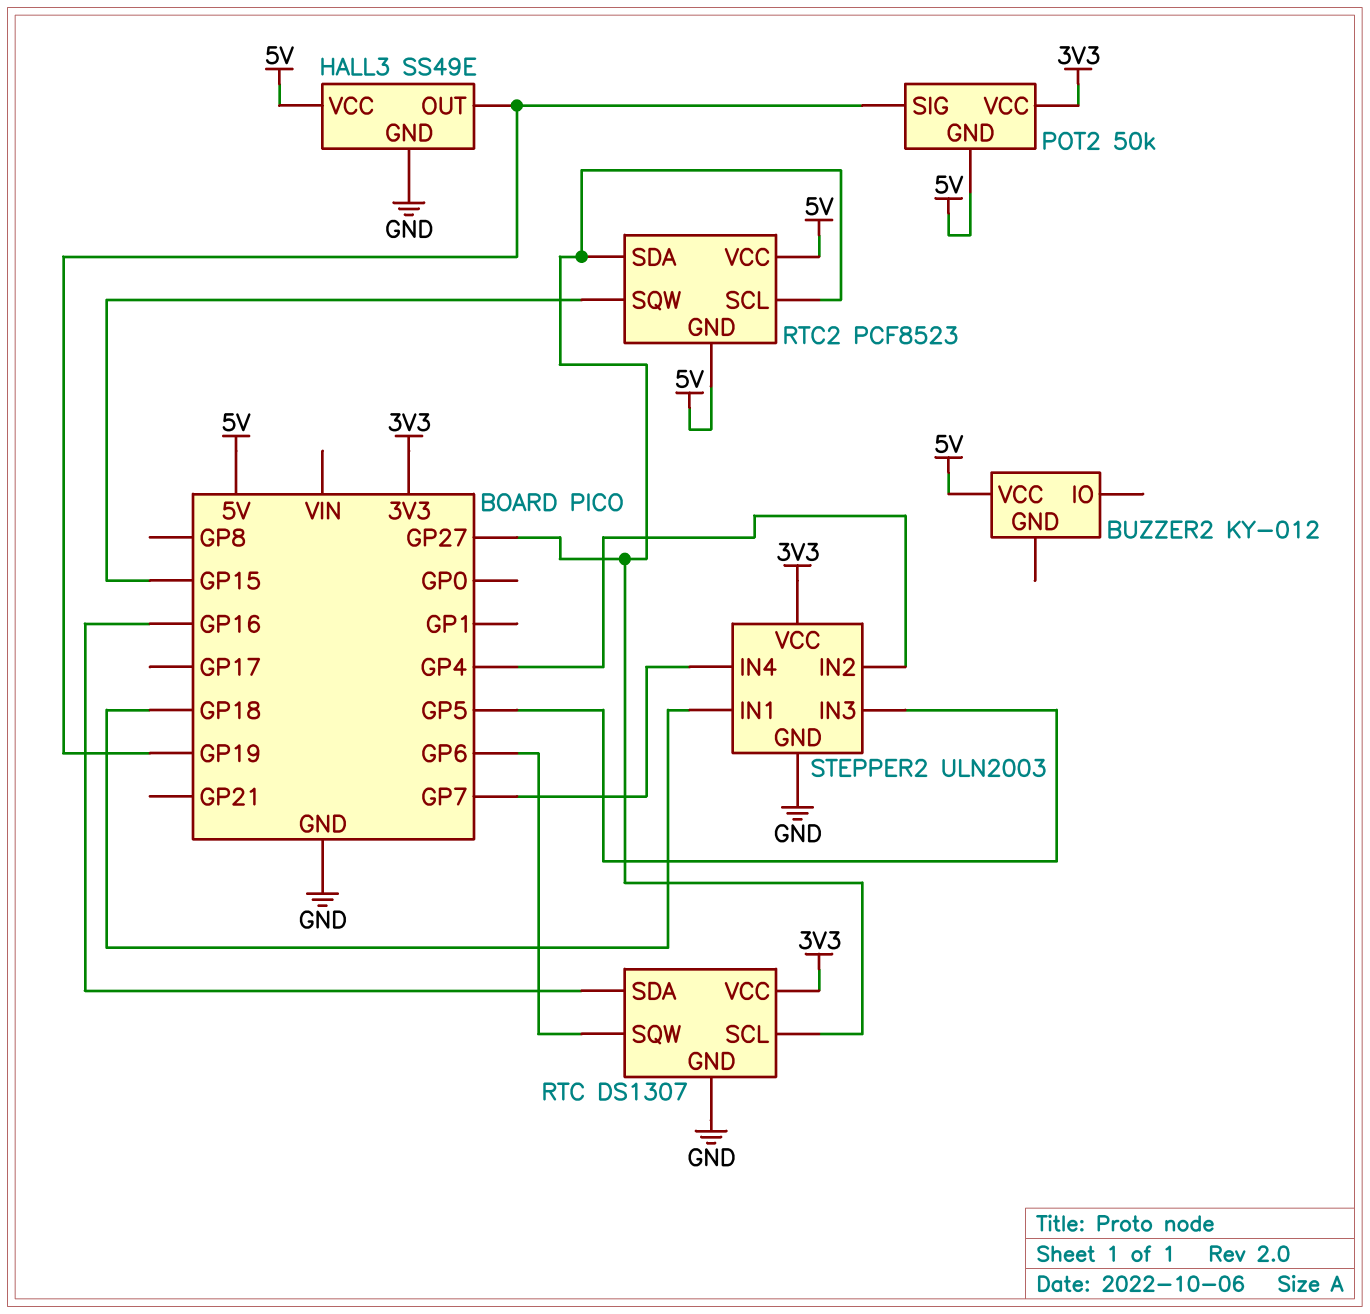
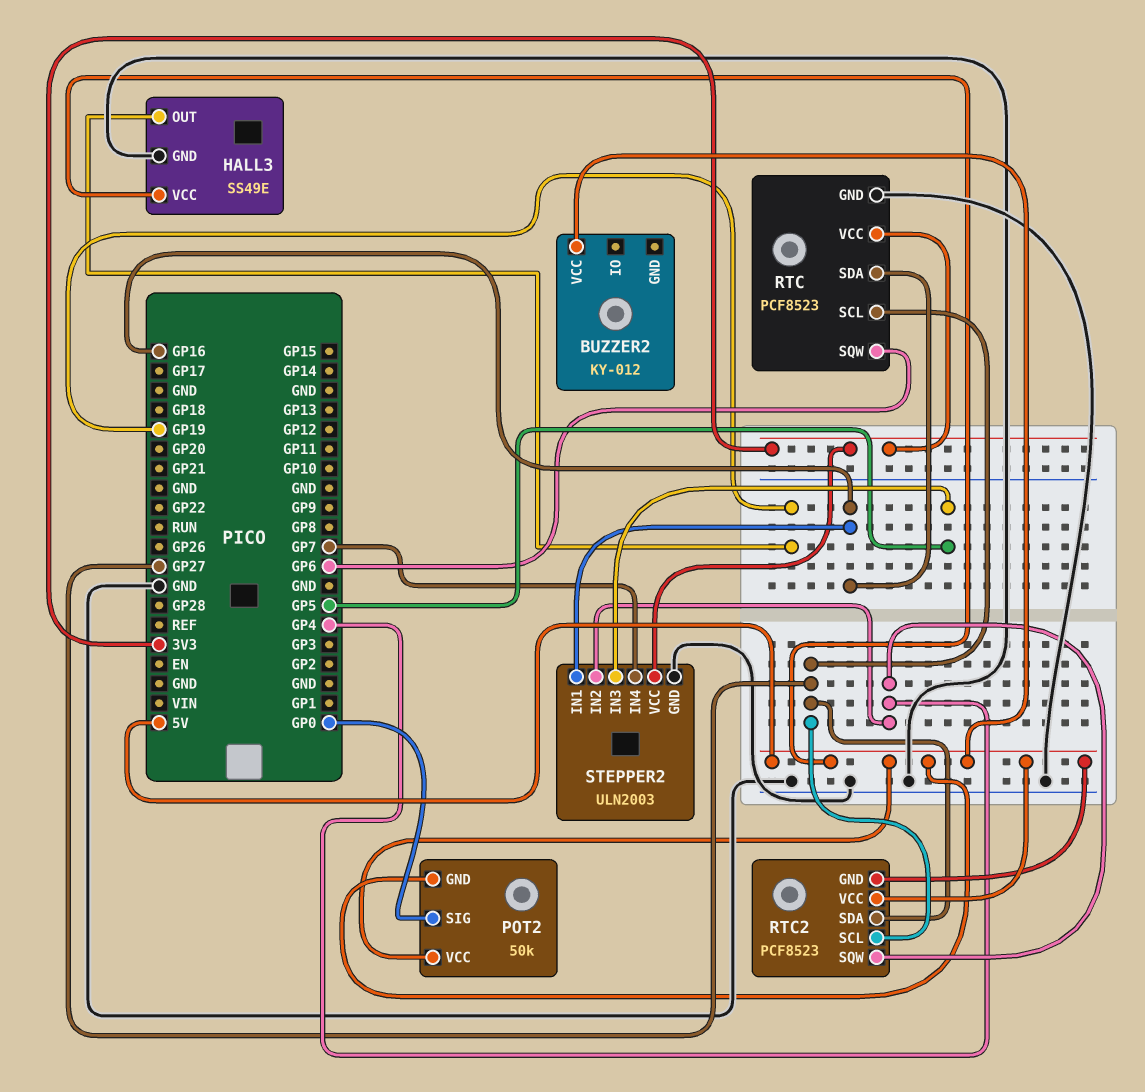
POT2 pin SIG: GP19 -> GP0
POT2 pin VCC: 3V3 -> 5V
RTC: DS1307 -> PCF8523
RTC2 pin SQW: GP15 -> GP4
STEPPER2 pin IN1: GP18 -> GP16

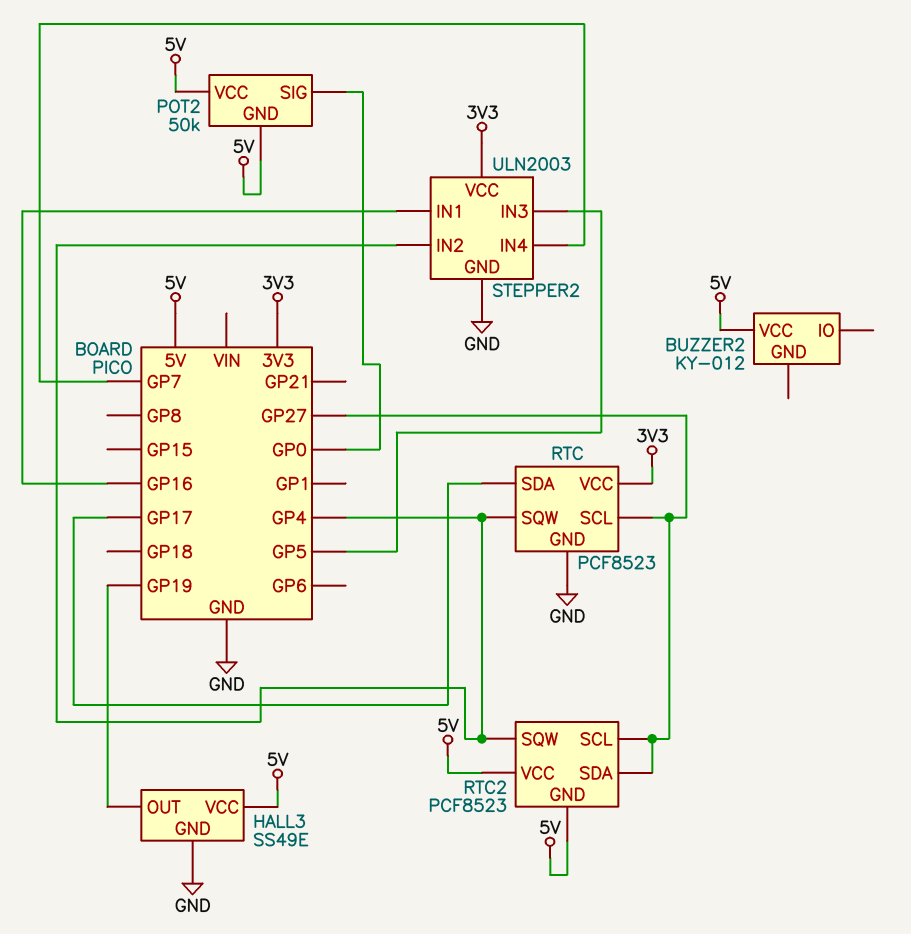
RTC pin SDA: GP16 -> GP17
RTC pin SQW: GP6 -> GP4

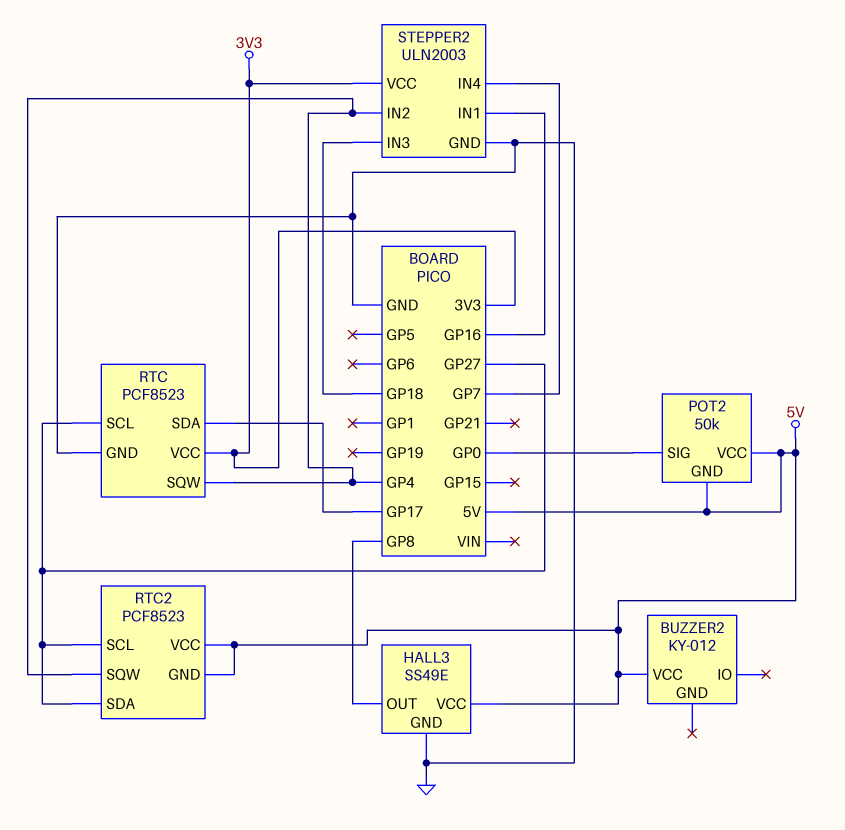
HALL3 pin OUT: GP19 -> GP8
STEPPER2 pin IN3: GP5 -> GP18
---
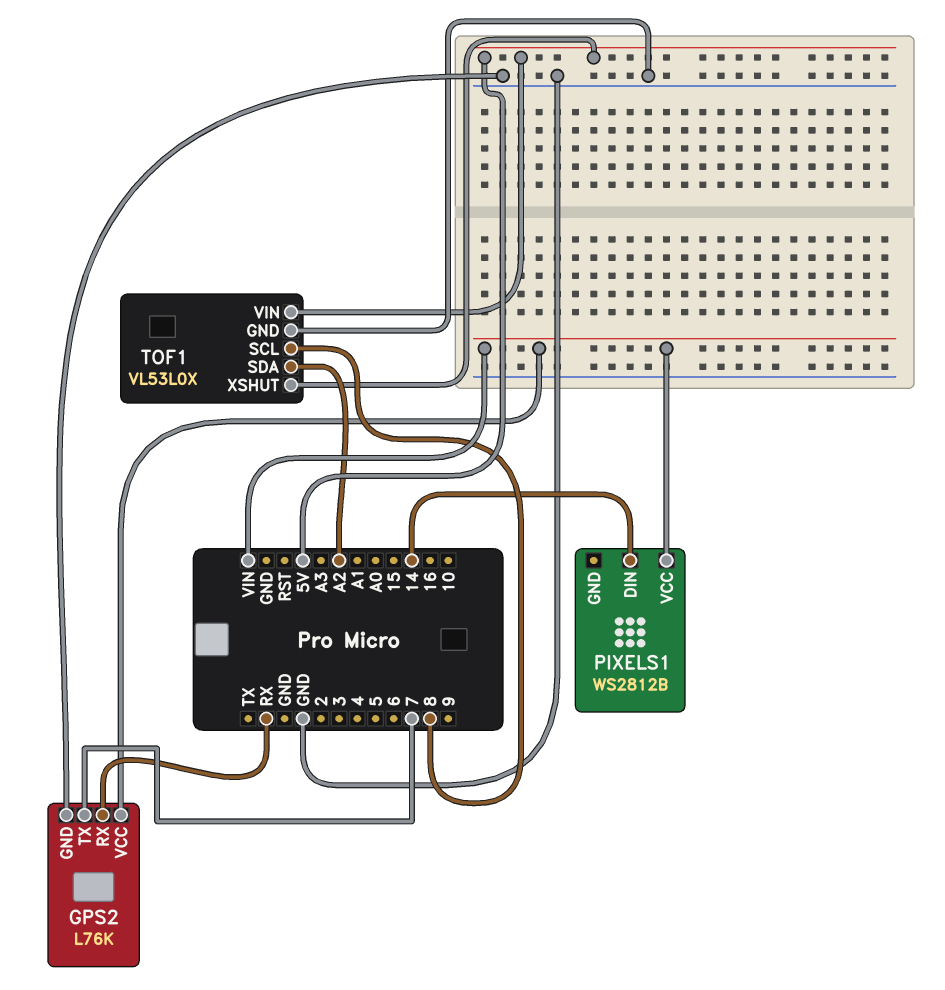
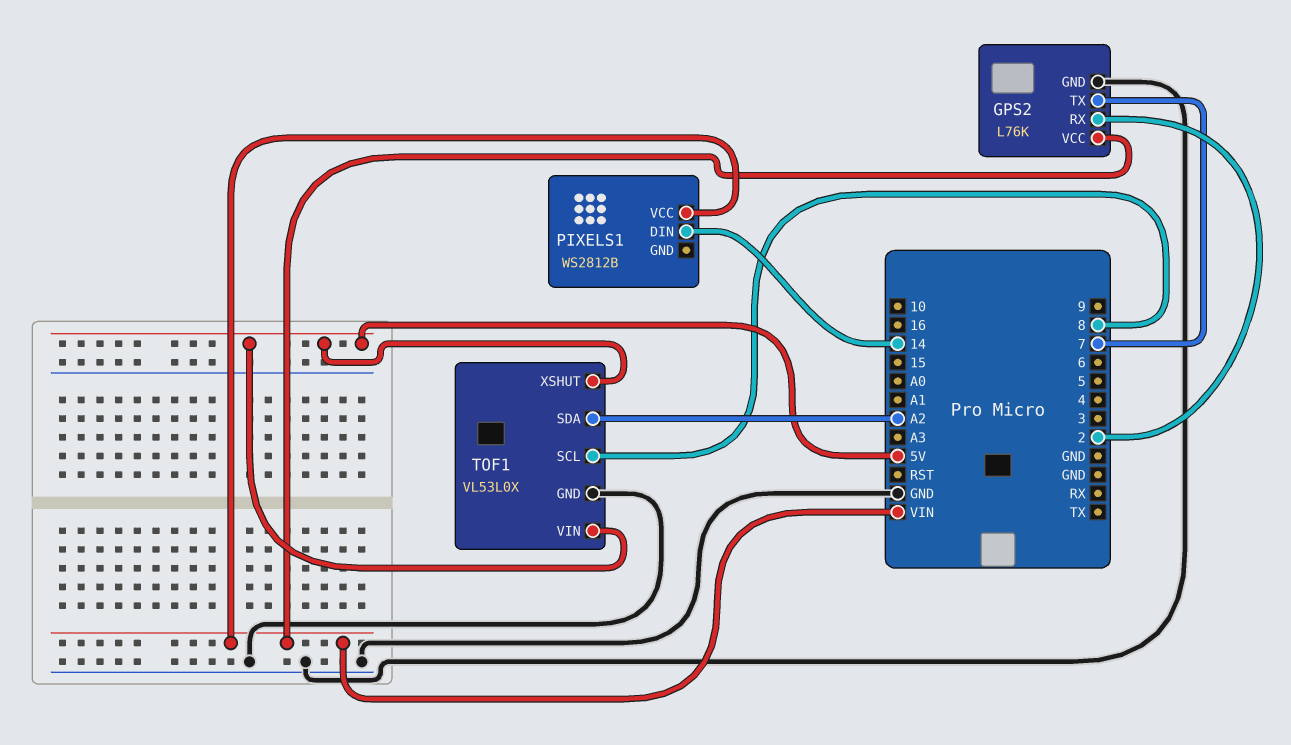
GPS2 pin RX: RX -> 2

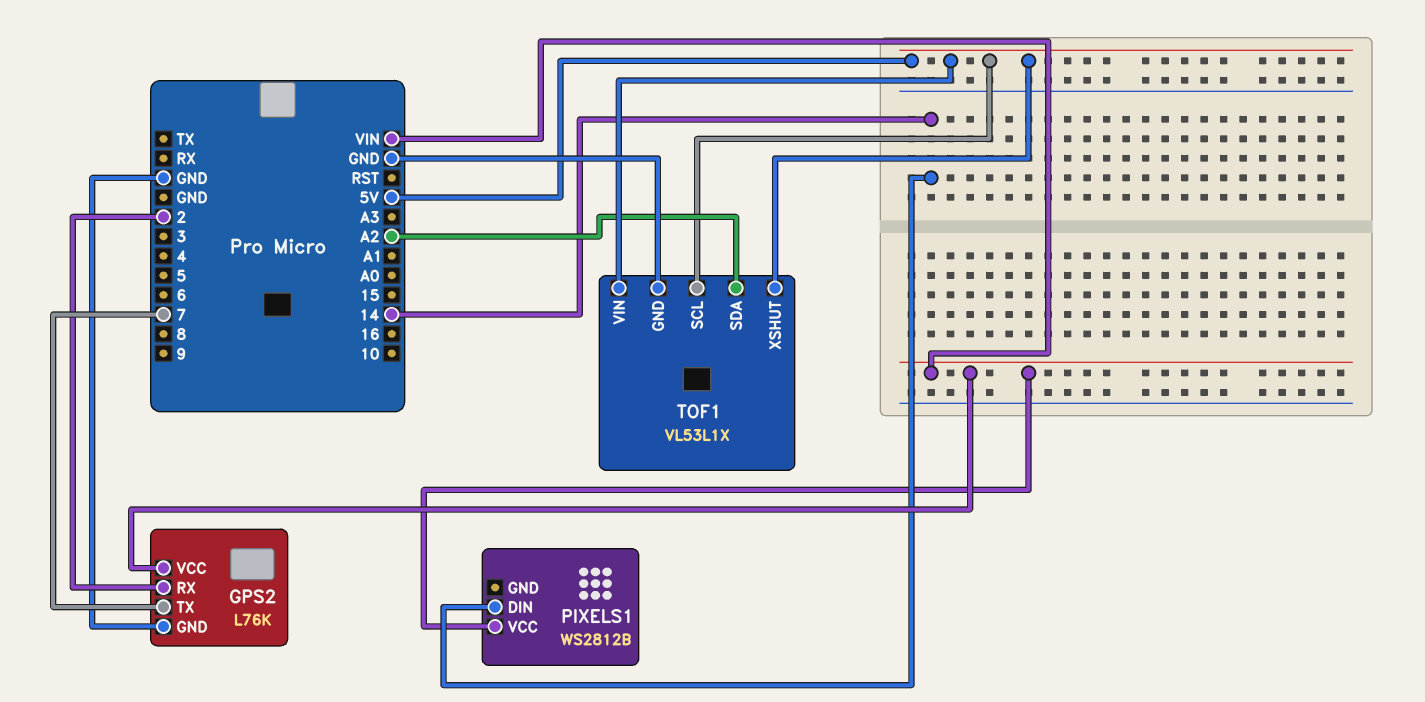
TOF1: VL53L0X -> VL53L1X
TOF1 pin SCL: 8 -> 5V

EXERCISE OBJECTIVE ::
Transcribe only this stretch of the data: the line with "RTC pin SDA: GP16 -> GP17", the line with "STEPPER2 pin IN3: GP5 -> GP18", and every line in between. Leave out the pictures.

RESULT OF THIS EXERCISE ::
RTC pin SDA: GP16 -> GP17
RTC pin SQW: GP6 -> GP4

HALL3 pin OUT: GP19 -> GP8
STEPPER2 pin IN3: GP5 -> GP18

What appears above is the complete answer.